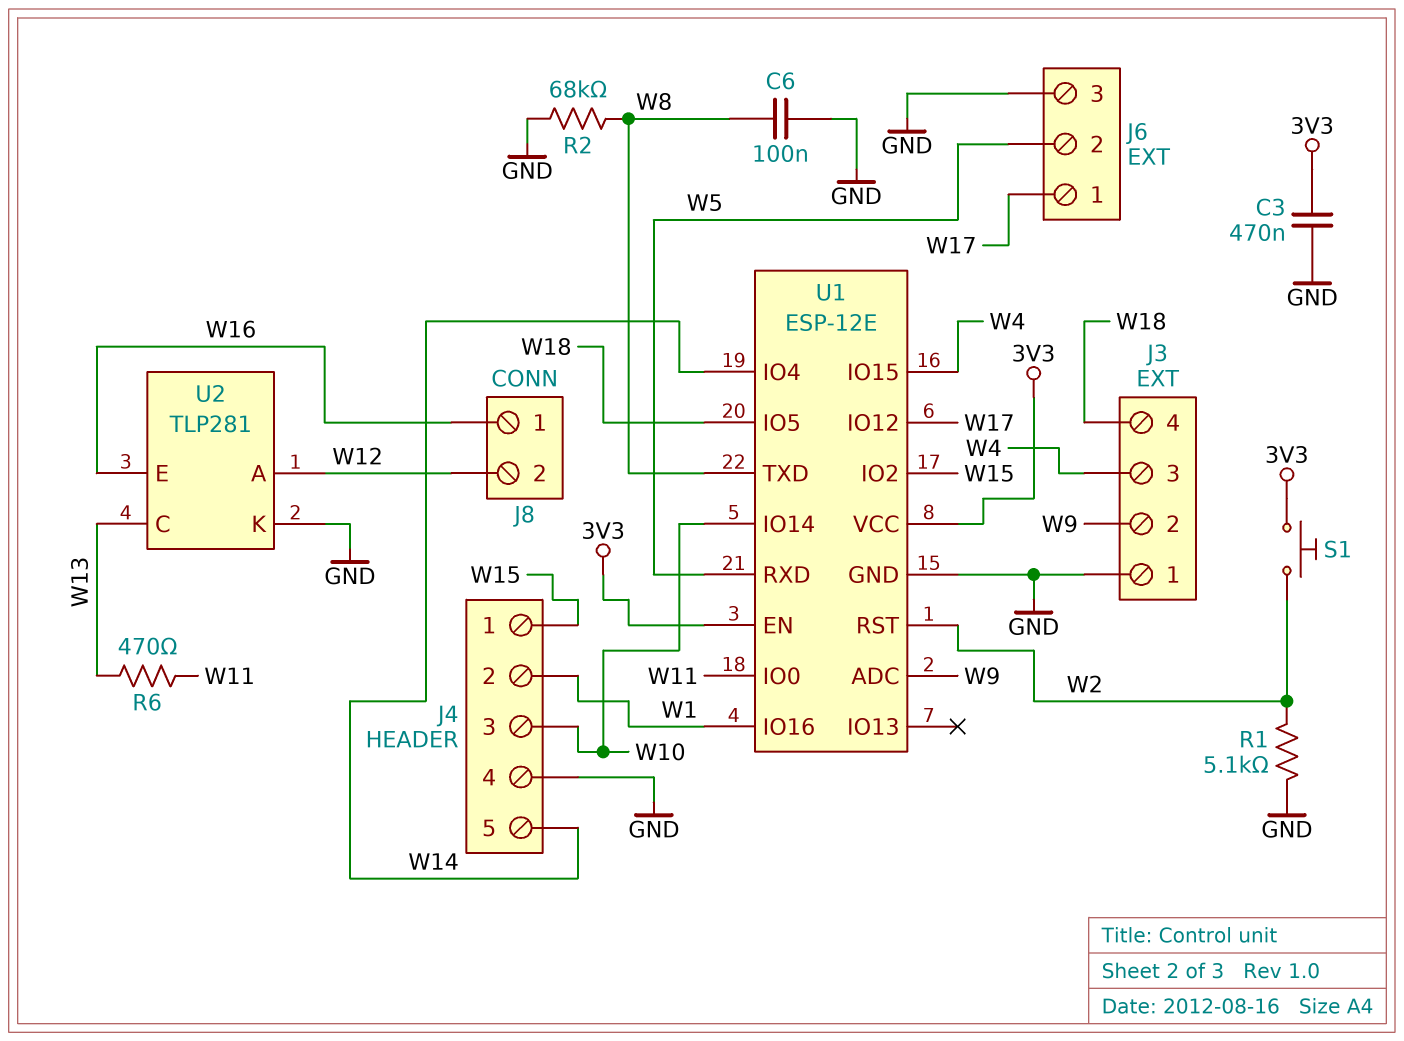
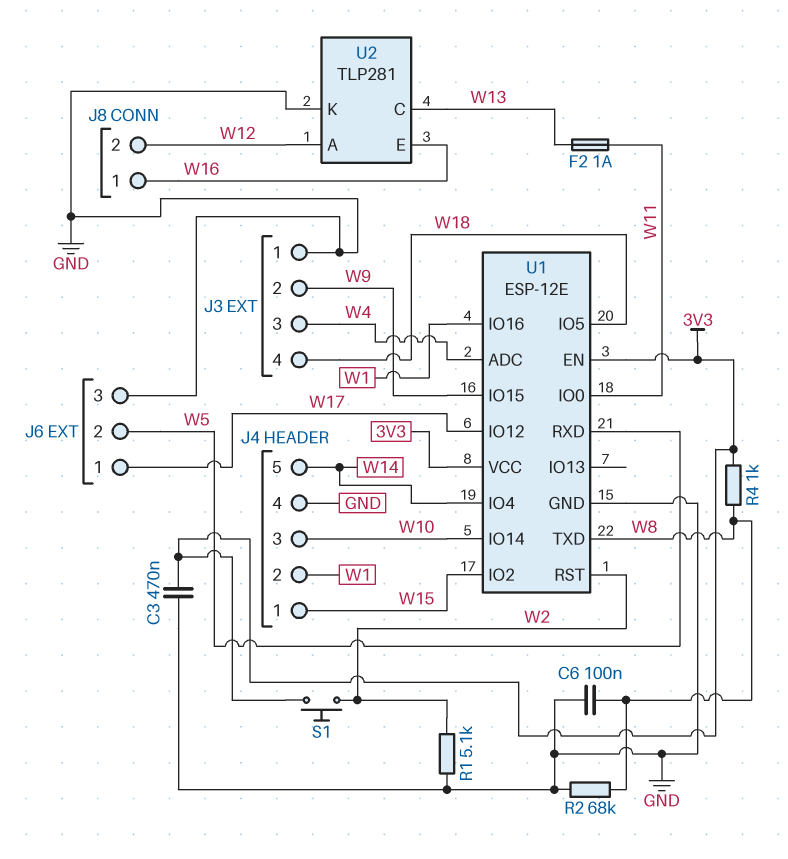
F2: none -> 1A (W11, W13)
R4: none -> 1k (3V3, W8)
R6: 470 (W11, W13) -> none
U1 pin ADC: W9 -> W4
U1 pin IO15: W4 -> W9

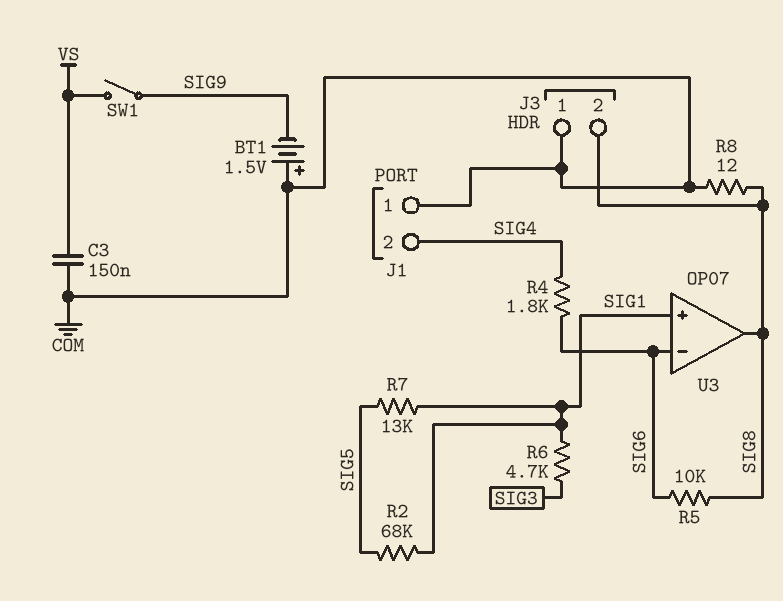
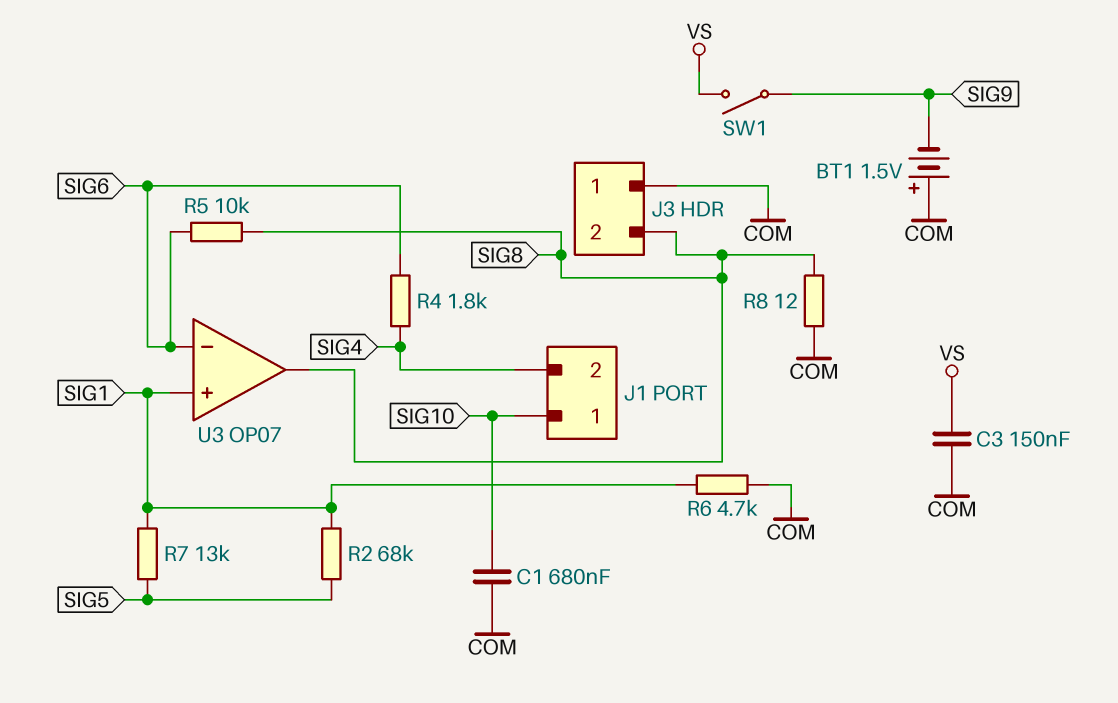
C1: none -> 680nF (COM, SIG10)
J1 pin 1: COM -> SIG10
R6: 4.7k (SIG1, SIG3) -> 4.7k (COM, SIG1)

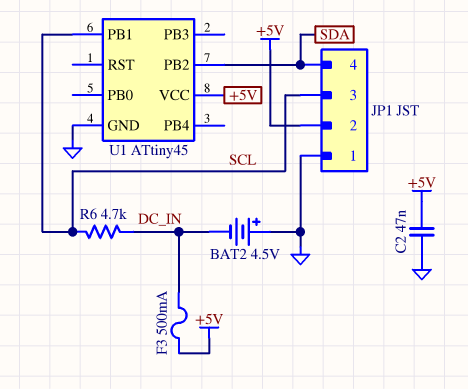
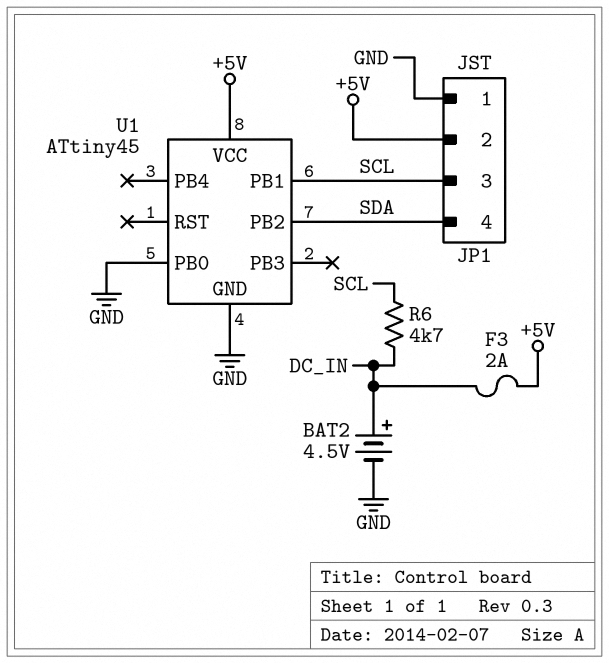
BAT2: 4.5V (plus GND, minus DC_IN) -> 4.5V (plus DC_IN, minus GND)
C2: 47nF (+5V, GND) -> none
F3: 500mA (+5V, DC_IN) -> 2A (+5V, DC_IN)
U1 pin PB0: none -> GND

━━━━━━

How many lines of the listing above hold the string "none"? Answer with the number alone.

6